Activity -> Among the lines of the records below, count those with the word "grey". Reply with that number alone.

Dataset ->
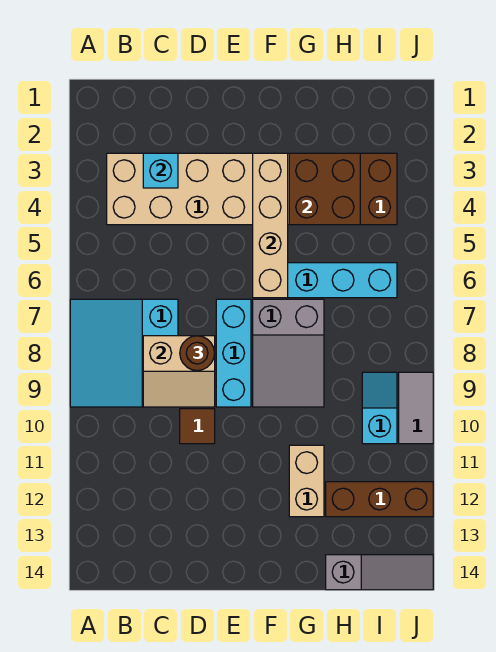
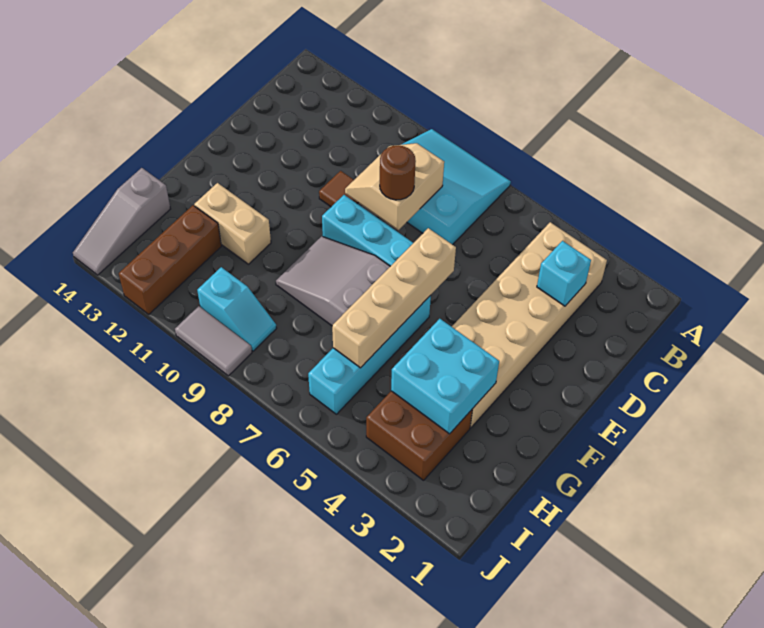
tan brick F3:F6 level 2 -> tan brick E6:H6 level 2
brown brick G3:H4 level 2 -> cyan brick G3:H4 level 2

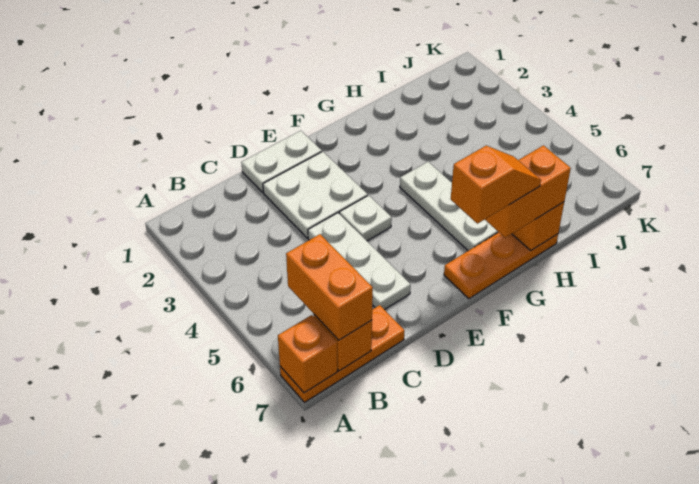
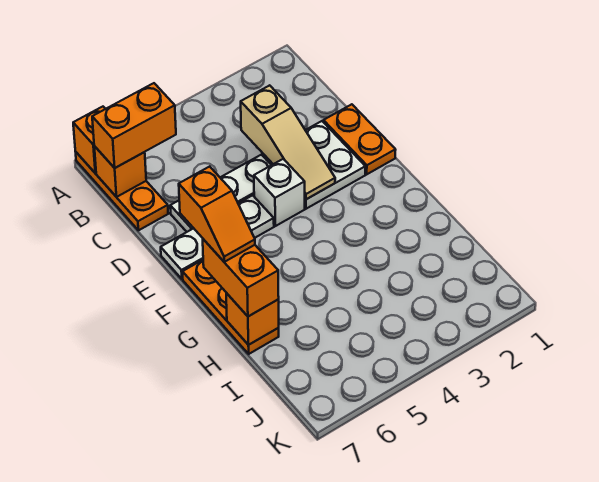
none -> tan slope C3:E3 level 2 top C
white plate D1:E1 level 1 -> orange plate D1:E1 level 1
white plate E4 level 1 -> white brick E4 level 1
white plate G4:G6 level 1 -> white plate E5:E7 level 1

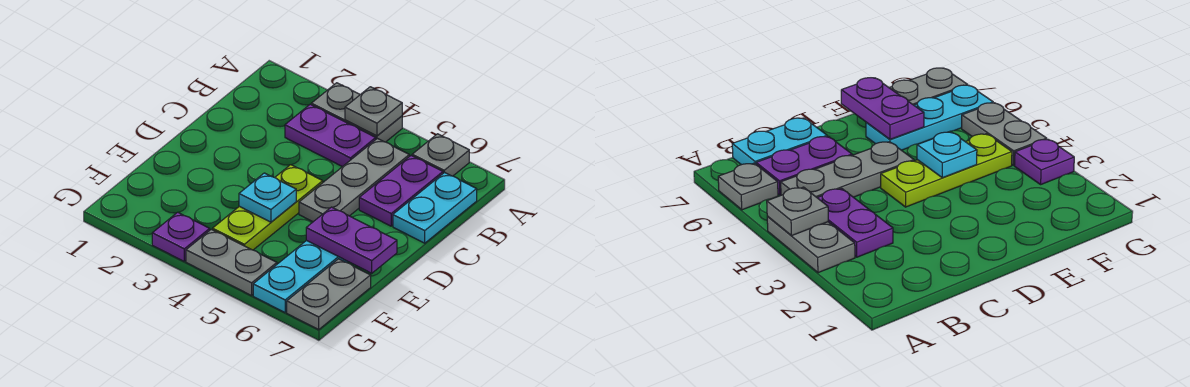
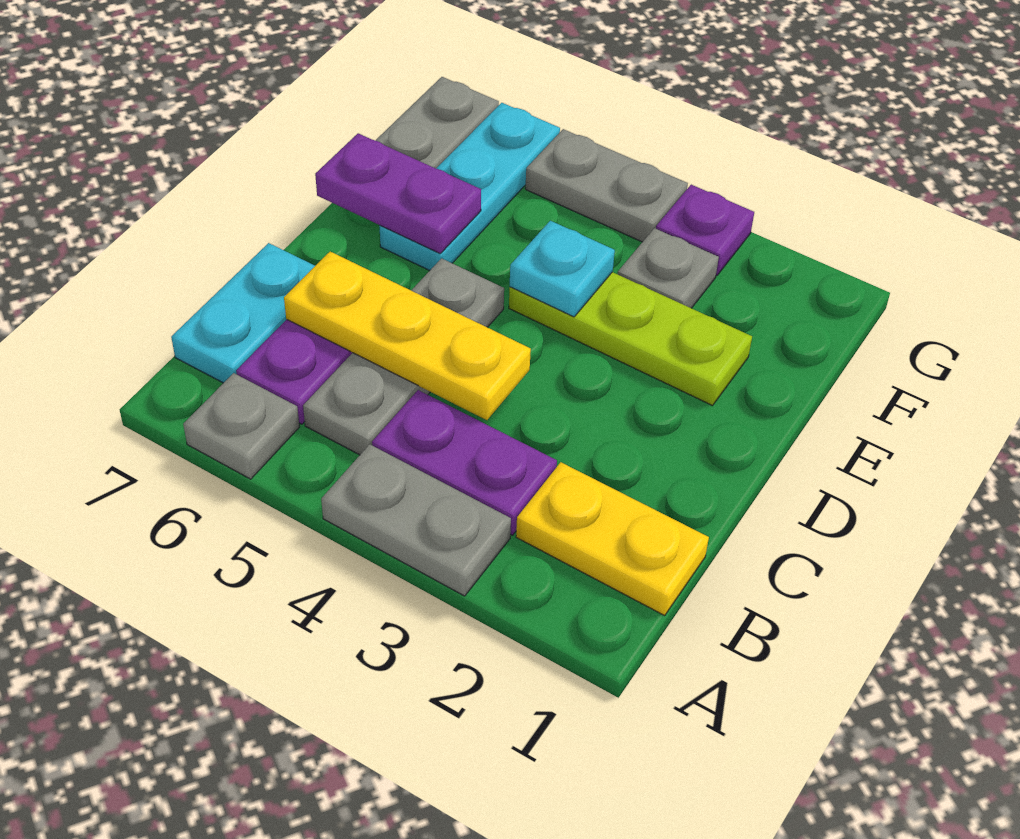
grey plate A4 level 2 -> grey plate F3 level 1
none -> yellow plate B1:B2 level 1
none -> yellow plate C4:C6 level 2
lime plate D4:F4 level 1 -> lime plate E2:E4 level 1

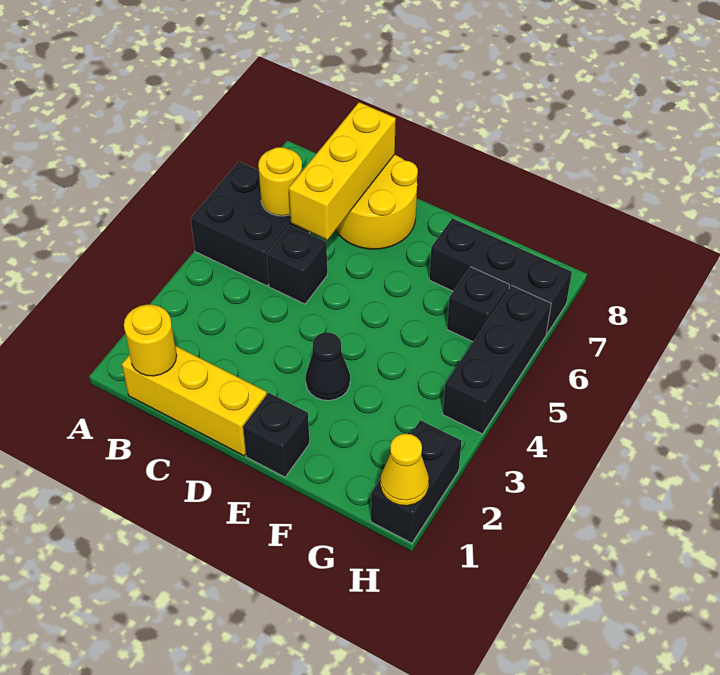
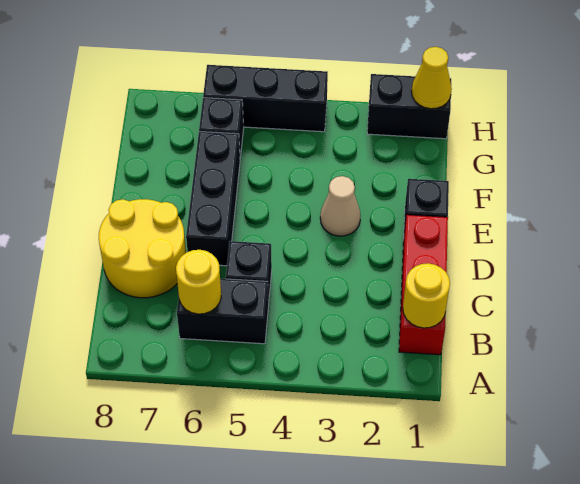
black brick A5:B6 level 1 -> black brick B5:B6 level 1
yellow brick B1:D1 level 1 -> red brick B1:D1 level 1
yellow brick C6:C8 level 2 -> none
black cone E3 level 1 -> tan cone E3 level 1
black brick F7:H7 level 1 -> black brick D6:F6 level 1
...
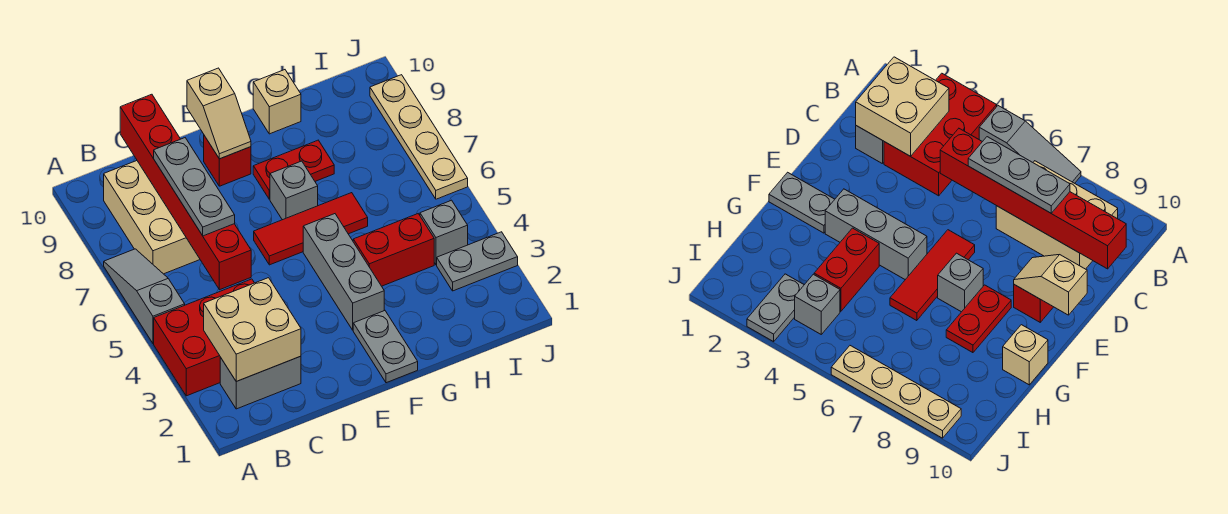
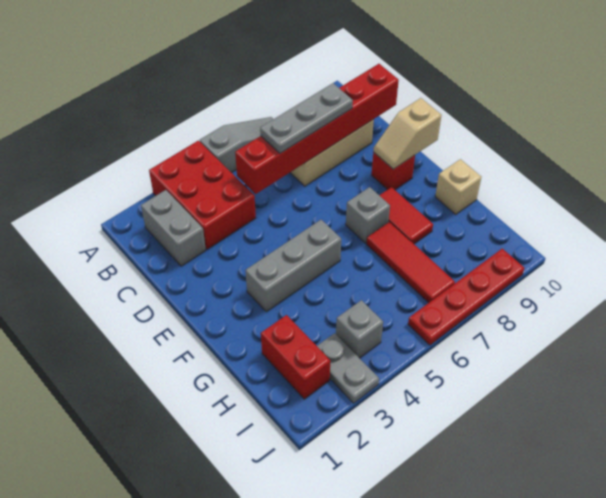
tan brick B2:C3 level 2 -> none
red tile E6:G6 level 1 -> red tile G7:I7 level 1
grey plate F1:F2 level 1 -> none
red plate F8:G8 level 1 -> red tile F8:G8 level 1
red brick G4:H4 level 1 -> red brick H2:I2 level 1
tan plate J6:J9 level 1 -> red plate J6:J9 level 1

Response -> 2